═══ Data for review ═══
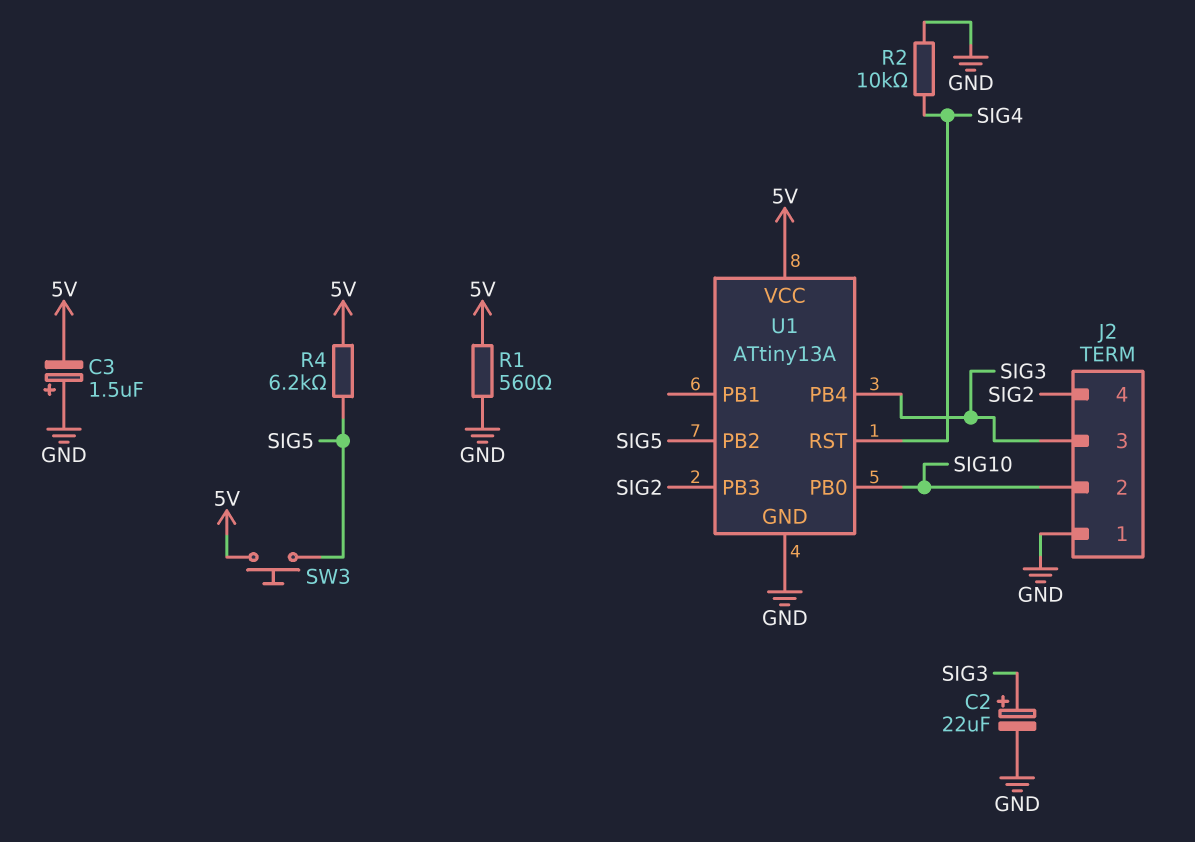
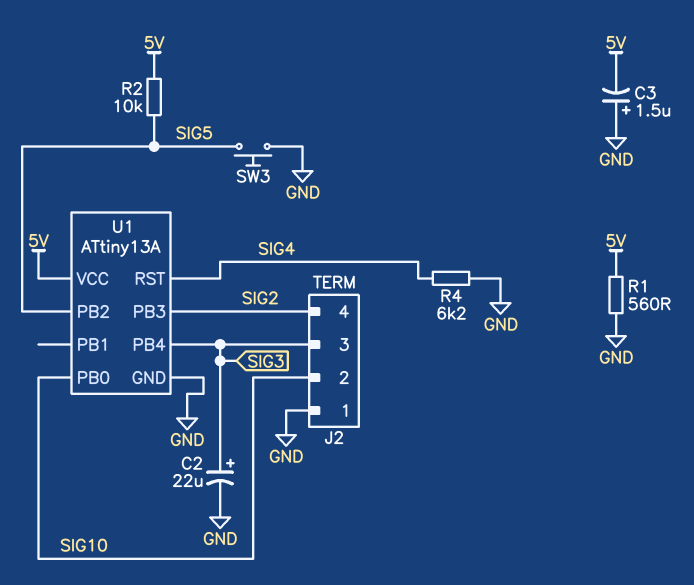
R2: 10k (GND, SIG4) -> 10k (5V, SIG5)
R4: 6.2k (5V, SIG5) -> 6.2k (GND, SIG4)
SW3: button (5V, SIG5) -> button (GND, SIG5)

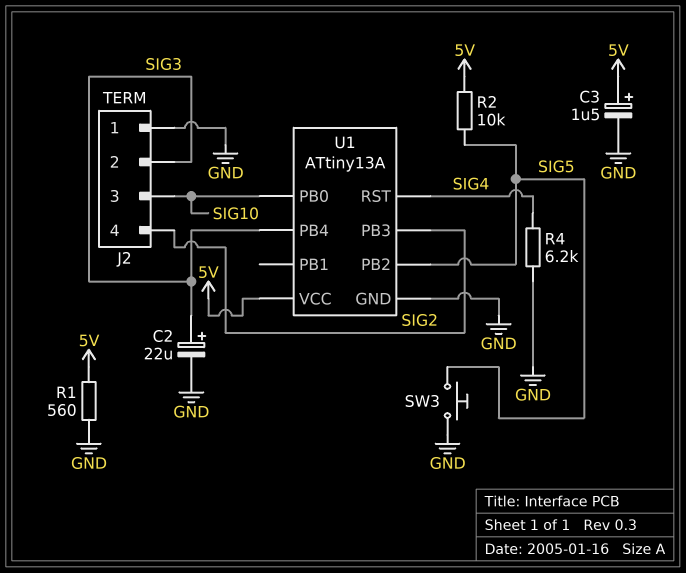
C3: 1.5uF (plus GND, minus 5V) -> 1.5uF (plus 5V, minus GND)
J2 pin 2: SIG10 -> SIG3
J2 pin 3: SIG3 -> SIG10

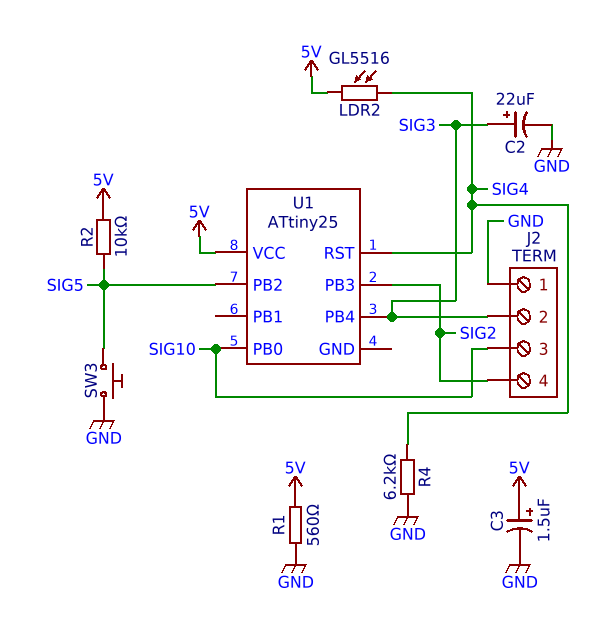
LDR2: none -> GL5516 (5V, SIG4)
U1: ATtiny13A -> ATtiny25
U1 pin GND: GND -> none

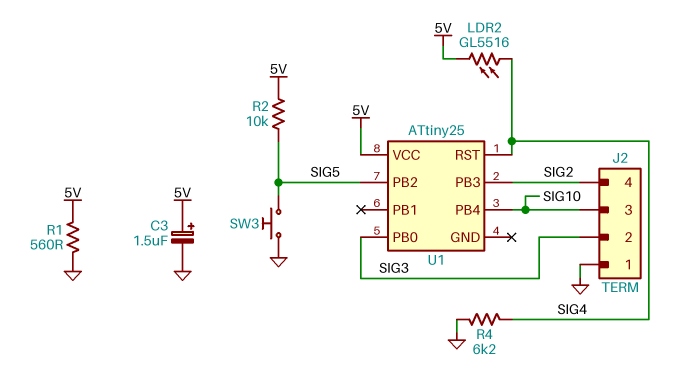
C2: 22uF (plus SIG3, minus GND) -> none
U1 pin PB0: SIG10 -> SIG3
U1 pin PB4: SIG3 -> SIG10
═══
The copy should hold every entry above word for word and none of the pictures.

R2: 10k (GND, SIG4) -> 10k (5V, SIG5)
R4: 6.2k (5V, SIG5) -> 6.2k (GND, SIG4)
SW3: button (5V, SIG5) -> button (GND, SIG5)

C3: 1.5uF (plus GND, minus 5V) -> 1.5uF (plus 5V, minus GND)
J2 pin 2: SIG10 -> SIG3
J2 pin 3: SIG3 -> SIG10

LDR2: none -> GL5516 (5V, SIG4)
U1: ATtiny13A -> ATtiny25
U1 pin GND: GND -> none

C2: 22uF (plus SIG3, minus GND) -> none
U1 pin PB0: SIG10 -> SIG3
U1 pin PB4: SIG3 -> SIG10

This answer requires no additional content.